[To do]: Quote word for word from the line holding "Someone carried the ORANGE" to the last line below, including both, and omit any pictures.

Records from a data source:
□ □ □ □ □ □ □

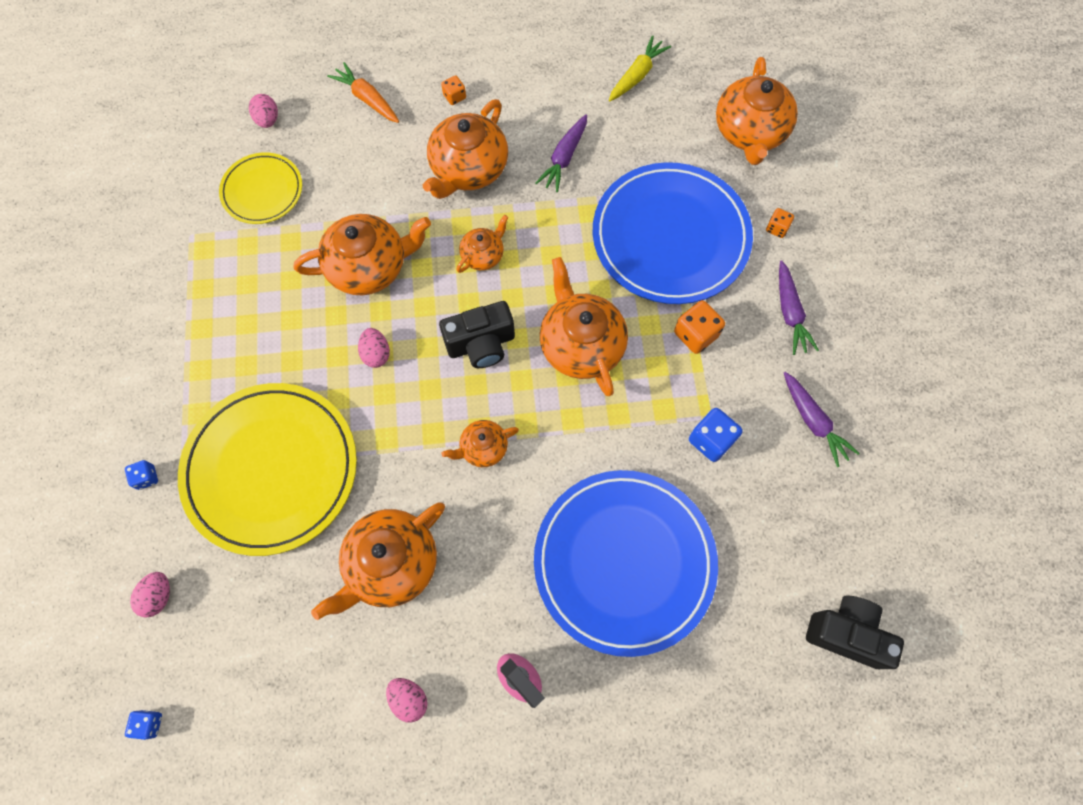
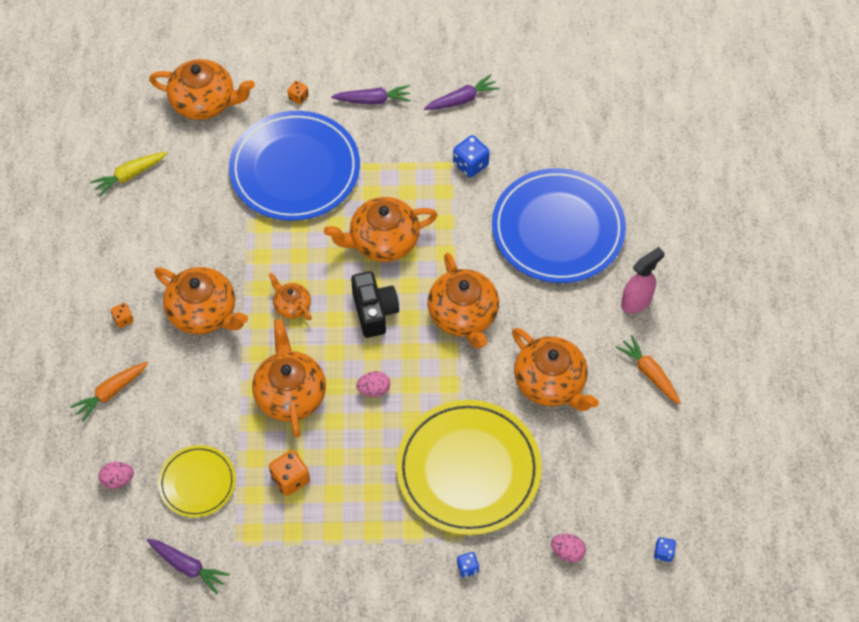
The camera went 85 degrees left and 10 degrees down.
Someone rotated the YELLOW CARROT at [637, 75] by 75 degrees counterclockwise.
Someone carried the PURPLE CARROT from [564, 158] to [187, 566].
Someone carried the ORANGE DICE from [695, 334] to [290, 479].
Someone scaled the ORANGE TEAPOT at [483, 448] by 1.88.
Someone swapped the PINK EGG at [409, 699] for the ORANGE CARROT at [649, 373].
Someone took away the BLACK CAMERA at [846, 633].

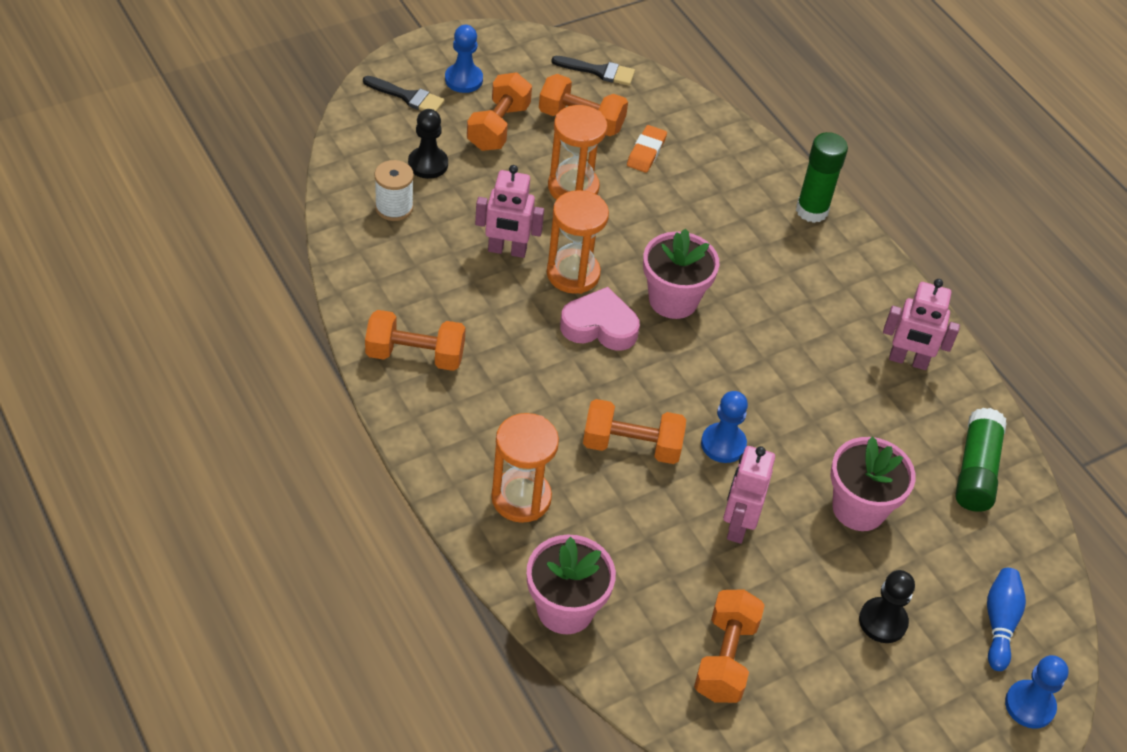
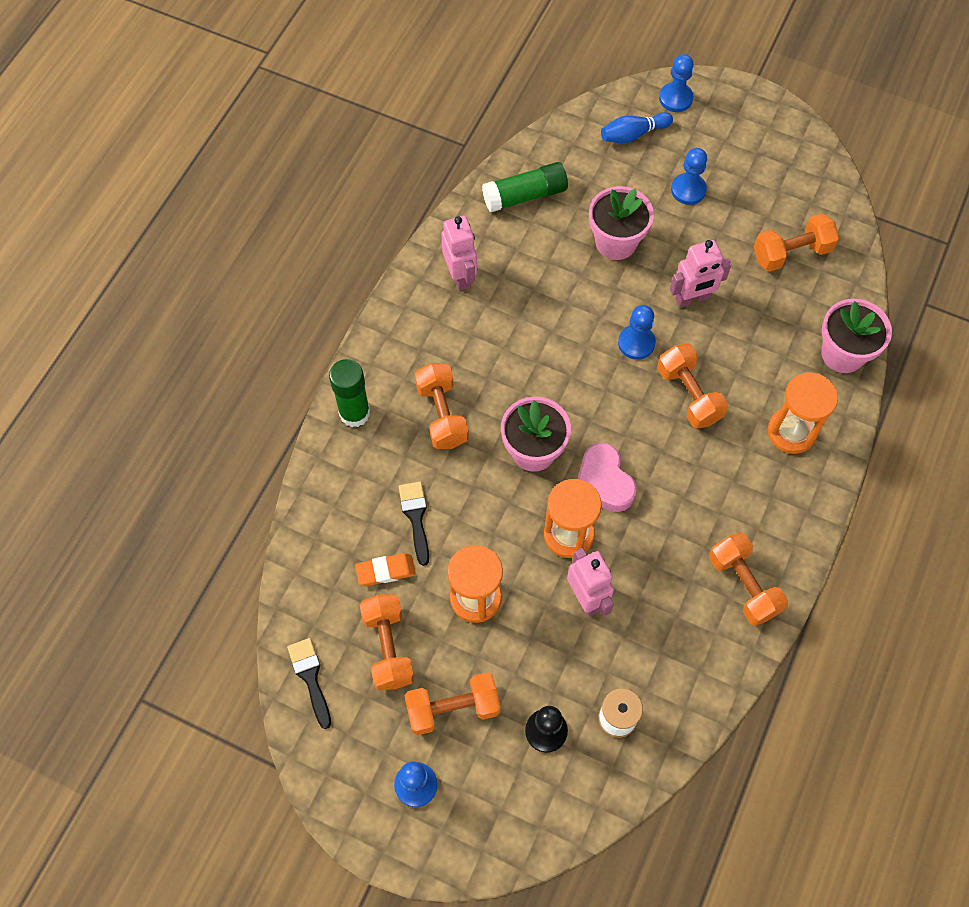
The camera went 120 degrees left and 15 degrees up.
Someone carried the BLACK BRUSH from [407, 97] to [416, 517].
Someone put down the ORANGE DUMBBELL at [442, 414].
Someone repainted the BLACK PAWN at [883, 621], which became the BLUE PAWN at [688, 190].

□ □ □ □ □ □ □

[Answer below]:
Someone carried the ORANGE DICE from [695, 334] to [290, 479].
Someone scaled the ORANGE TEAPOT at [483, 448] by 1.88.
Someone swapped the PINK EGG at [409, 699] for the ORANGE CARROT at [649, 373].
Someone took away the BLACK CAMERA at [846, 633].

The camera went 120 degrees left and 15 degrees up.
Someone carried the BLACK BRUSH from [407, 97] to [416, 517].
Someone put down the ORANGE DUMBBELL at [442, 414].
Someone repainted the BLACK PAWN at [883, 621], which became the BLUE PAWN at [688, 190].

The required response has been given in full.